=== Extracted records ===

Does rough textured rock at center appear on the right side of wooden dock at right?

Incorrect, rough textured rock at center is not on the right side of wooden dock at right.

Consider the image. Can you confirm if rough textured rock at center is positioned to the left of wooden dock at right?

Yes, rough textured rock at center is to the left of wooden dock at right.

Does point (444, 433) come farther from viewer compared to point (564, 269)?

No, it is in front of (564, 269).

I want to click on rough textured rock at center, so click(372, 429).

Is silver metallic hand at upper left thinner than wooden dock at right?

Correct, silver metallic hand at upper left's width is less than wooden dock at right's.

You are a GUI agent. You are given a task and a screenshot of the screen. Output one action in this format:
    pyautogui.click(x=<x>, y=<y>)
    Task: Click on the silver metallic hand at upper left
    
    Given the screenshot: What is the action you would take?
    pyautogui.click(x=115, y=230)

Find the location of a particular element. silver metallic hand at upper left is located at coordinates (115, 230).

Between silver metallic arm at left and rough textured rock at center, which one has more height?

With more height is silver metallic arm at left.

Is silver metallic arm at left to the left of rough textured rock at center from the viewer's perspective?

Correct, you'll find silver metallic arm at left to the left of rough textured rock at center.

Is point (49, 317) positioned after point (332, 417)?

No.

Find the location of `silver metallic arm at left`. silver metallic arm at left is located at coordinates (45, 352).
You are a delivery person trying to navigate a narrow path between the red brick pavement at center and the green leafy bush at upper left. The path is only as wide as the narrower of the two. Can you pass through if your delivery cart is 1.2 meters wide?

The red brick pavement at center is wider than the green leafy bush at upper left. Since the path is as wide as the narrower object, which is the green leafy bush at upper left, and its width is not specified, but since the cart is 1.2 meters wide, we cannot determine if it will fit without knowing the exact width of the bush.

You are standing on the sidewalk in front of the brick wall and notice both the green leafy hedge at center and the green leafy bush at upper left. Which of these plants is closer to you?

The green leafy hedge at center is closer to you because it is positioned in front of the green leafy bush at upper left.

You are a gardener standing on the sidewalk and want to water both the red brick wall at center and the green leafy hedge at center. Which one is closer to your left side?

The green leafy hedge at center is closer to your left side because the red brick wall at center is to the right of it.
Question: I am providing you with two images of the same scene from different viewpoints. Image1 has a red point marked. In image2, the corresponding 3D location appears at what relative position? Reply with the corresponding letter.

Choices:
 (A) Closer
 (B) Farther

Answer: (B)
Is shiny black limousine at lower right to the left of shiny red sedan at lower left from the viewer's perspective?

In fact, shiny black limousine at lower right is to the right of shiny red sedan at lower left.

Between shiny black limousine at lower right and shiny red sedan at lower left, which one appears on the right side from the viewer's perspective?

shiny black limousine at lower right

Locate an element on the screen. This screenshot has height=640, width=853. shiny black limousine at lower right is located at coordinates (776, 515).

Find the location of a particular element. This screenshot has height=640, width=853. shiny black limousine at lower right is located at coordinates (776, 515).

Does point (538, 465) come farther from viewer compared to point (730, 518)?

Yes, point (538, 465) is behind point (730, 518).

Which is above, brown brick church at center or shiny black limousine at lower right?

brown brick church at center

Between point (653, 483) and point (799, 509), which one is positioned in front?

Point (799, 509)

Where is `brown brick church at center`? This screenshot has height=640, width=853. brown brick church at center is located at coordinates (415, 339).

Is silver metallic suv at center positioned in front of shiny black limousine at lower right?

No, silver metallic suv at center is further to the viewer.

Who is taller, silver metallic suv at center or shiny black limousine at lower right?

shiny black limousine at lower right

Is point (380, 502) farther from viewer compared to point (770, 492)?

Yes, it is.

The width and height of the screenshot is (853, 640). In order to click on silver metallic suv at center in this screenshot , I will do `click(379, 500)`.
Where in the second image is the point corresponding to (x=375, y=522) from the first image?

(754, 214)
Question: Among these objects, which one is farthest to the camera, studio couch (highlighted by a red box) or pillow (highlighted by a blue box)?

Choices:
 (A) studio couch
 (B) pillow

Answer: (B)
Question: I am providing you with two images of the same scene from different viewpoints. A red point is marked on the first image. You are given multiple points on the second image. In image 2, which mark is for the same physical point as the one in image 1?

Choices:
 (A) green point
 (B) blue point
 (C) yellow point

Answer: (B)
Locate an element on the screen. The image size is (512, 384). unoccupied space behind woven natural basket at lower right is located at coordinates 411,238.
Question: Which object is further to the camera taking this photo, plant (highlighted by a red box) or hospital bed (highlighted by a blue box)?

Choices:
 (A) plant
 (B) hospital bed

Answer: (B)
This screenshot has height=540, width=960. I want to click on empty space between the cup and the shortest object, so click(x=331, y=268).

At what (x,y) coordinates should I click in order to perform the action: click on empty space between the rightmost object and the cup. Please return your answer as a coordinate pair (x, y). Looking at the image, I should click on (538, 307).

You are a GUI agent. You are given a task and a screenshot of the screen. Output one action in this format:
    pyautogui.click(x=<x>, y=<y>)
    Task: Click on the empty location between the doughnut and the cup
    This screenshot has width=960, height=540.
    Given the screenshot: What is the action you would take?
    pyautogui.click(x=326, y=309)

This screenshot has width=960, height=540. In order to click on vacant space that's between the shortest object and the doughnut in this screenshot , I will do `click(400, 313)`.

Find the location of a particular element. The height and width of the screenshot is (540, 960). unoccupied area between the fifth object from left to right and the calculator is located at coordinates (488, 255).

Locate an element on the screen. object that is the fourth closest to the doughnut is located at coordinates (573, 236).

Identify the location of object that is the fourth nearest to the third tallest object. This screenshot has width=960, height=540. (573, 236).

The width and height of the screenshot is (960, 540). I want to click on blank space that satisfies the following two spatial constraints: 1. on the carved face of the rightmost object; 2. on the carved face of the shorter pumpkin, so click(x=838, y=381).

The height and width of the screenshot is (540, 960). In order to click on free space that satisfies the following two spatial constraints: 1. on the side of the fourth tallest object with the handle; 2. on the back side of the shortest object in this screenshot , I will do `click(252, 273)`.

===

= Exercise requirements =
Present the lines above as a Markdown table with two columns, "No." for the row number and "Line" for the line itself, leaving out any blank lines.

= Complete response =
| No. | Line |
|---|---|
| 1 | Does rough textured rock at center appear on the right side of wooden dock at right? |
| 2 | Incorrect, rough textured rock at center is not on the right side of wooden dock at right. |
| 3 | Consider the image. Can you confirm if rough textured rock at center is positioned to the left of wooden dock at right? |
| 4 | Yes, rough textured rock at center is to the left of wooden dock at right. |
| 5 | Does point (444, 433) come farther from viewer compared to point (564, 269)? |
| 6 | No, it is in front of (564, 269). |
| 7 | I want to click on rough textured rock at center, so click(372, 429). |
| 8 | Is silver metallic hand at upper left thinner than wooden dock at right? |
| 9 | Correct, silver metallic hand at upper left's width is less than wooden dock at right's. |
| 10 | You are a GUI agent. You are given a task and a screenshot of the screen. Output one action in this format: |
| 11 |     pyautogui.click(x=<x>, y=<y>) |
| 12 |     Task: Click on the silver metallic hand at upper left |
| 13 |     Given the screenshot: What is the action you would take? |
| 14 |     pyautogui.click(x=115, y=230) |
| 15 | Find the location of a particular element. silver metallic hand at upper left is located at coordinates (115, 230). |
| 16 | Between silver metallic arm at left and rough textured rock at center, which one has more height? |
| 17 | With more height is silver metallic arm at left. |
| 18 | Is silver metallic arm at left to the left of rough textured rock at center from the viewer's perspective? |
| 19 | Correct, you'll find silver metallic arm at left to the left of rough textured rock at center. |
| 20 | Is point (49, 317) positioned after point (332, 417)? |
| 21 | No. |
| 22 | Find the location of `silver metallic arm at left`. silver metallic arm at left is located at coordinates (45, 352). |
| 23 | You are a delivery person trying to navigate a narrow path between the red brick pavement at center and the green leafy bush at upper left. The path is only as wide as the narrower of the two. Can you pass through if your delivery cart is 1.2 meters wide? |
| 24 | The red brick pavement at center is wider than the green leafy bush at upper left. Since the path is as wide as the narrower object, which is the green leafy bush at upper left, and its width is not specified, but since the cart is 1.2 meters wide, we cannot determine if it will fit without knowing the exact width of the bush. |
| 25 | You are standing on the sidewalk in front of the brick wall and notice both the green leafy hedge at center and the green leafy bush at upper left. Which of these plants is closer to you? |
| 26 | The green leafy hedge at center is closer to you because it is positioned in front of the green leafy bush at upper left. |
| 27 | You are a gardener standing on the sidewalk and want to water both the red brick wall at center and the green leafy hedge at center. Which one is closer to your left side? |
| 28 | The green leafy hedge at center is closer to your left side because the red brick wall at center is to the right of it. |
| 29 | Question: I am providing you with two images of the same scene from different viewpoints. Image1 has a red point marked. In image2, the corresponding 3D location appears at what relative position? Reply with the corresponding letter. |
| 30 | Choices: |
| 31 |  (A) Closer |
| 32 |  (B) Farther |
| 33 | Answer: (B) |
| 34 | Is shiny black limousine at lower right to the left of shiny red sedan at lower left from the viewer's perspective? |
| 35 | In fact, shiny black limousine at lower right is to the right of shiny red sedan at lower left. |
| 36 | Between shiny black limousine at lower right and shiny red sedan at lower left, which one appears on the right side from the viewer's perspective? |
| 37 | shiny black limousine at lower right |
| 38 | Locate an element on the screen. This screenshot has height=640, width=853. shiny black limousine at lower right is located at coordinates (776, 515). |
| 39 | Find the location of a particular element. This screenshot has height=640, width=853. shiny black limousine at lower right is located at coordinates (776, 515). |
| 40 | Does point (538, 465) come farther from viewer compared to point (730, 518)? |
| 41 | Yes, point (538, 465) is behind point (730, 518). |
| 42 | Which is above, brown brick church at center or shiny black limousine at lower right? |
| 43 | brown brick church at center |
| 44 | Between point (653, 483) and point (799, 509), which one is positioned in front? |
| 45 | Point (799, 509) |
| 46 | Where is `brown brick church at center`? This screenshot has height=640, width=853. brown brick church at center is located at coordinates (415, 339). |
| 47 | Is silver metallic suv at center positioned in front of shiny black limousine at lower right? |
| 48 | No, silver metallic suv at center is further to the viewer. |
| 49 | Who is taller, silver metallic suv at center or shiny black limousine at lower right? |
| 50 | shiny black limousine at lower right |
| 51 | Is point (380, 502) farther from viewer compared to point (770, 492)? |
| 52 | Yes, it is. |
| 53 | The width and height of the screenshot is (853, 640). In order to click on silver metallic suv at center in this screenshot , I will do `click(379, 500)`. |
| 54 | Where in the second image is the point corresponding to (x=375, y=522) from the first image? |
| 55 | (754, 214) |
| 56 | Question: Among these objects, which one is farthest to the camera, studio couch (highlighted by a red box) or pillow (highlighted by a blue box)? |
| 57 | Choices: |
| 58 |  (A) studio couch |
| 59 |  (B) pillow |
| 60 | Answer: (B) |
| 61 | Question: I am providing you with two images of the same scene from different viewpoints. A red point is marked on the first image. You are given multiple points on the second image. In image 2, which mark is for the same physical point as the one in image 1? |
| 62 | Choices: |
| 63 |  (A) green point |
| 64 |  (B) blue point |
| 65 |  (C) yellow point |
| 66 | Answer: (B) |
| 67 | Locate an element on the screen. The image size is (512, 384). unoccupied space behind woven natural basket at lower right is located at coordinates 411,238. |
| 68 | Question: Which object is further to the camera taking this photo, plant (highlighted by a red box) or hospital bed (highlighted by a blue box)? |
| 69 | Choices: |
| 70 |  (A) plant |
| 71 |  (B) hospital bed |
| 72 | Answer: (B) |
| 73 | This screenshot has height=540, width=960. I want to click on empty space between the cup and the shortest object, so click(x=331, y=268). |
| 74 | At what (x,y) coordinates should I click in order to perform the action: click on empty space between the rightmost object and the cup. Please return your answer as a coordinate pair (x, y). Looking at the image, I should click on (538, 307). |
| 75 | You are a GUI agent. You are given a task and a screenshot of the screen. Output one action in this format: |
| 76 |     pyautogui.click(x=<x>, y=<y>) |
| 77 |     Task: Click on the empty location between the doughnut and the cup |
| 78 |     This screenshot has width=960, height=540. |
| 79 |     Given the screenshot: What is the action you would take? |
| 80 |     pyautogui.click(x=326, y=309) |
| 81 | This screenshot has width=960, height=540. In order to click on vacant space that's between the shortest object and the doughnut in this screenshot , I will do `click(400, 313)`. |
| 82 | Find the location of a particular element. The height and width of the screenshot is (540, 960). unoccupied area between the fifth object from left to right and the calculator is located at coordinates (488, 255). |
| 83 | Locate an element on the screen. object that is the fourth closest to the doughnut is located at coordinates (573, 236). |
| 84 | Identify the location of object that is the fourth nearest to the third tallest object. This screenshot has width=960, height=540. (573, 236). |
| 85 | The width and height of the screenshot is (960, 540). I want to click on blank space that satisfies the following two spatial constraints: 1. on the carved face of the rightmost object; 2. on the carved face of the shorter pumpkin, so click(x=838, y=381). |
| 86 | The height and width of the screenshot is (540, 960). In order to click on free space that satisfies the following two spatial constraints: 1. on the side of the fourth tallest object with the handle; 2. on the back side of the shortest object in this screenshot , I will do `click(252, 273)`. |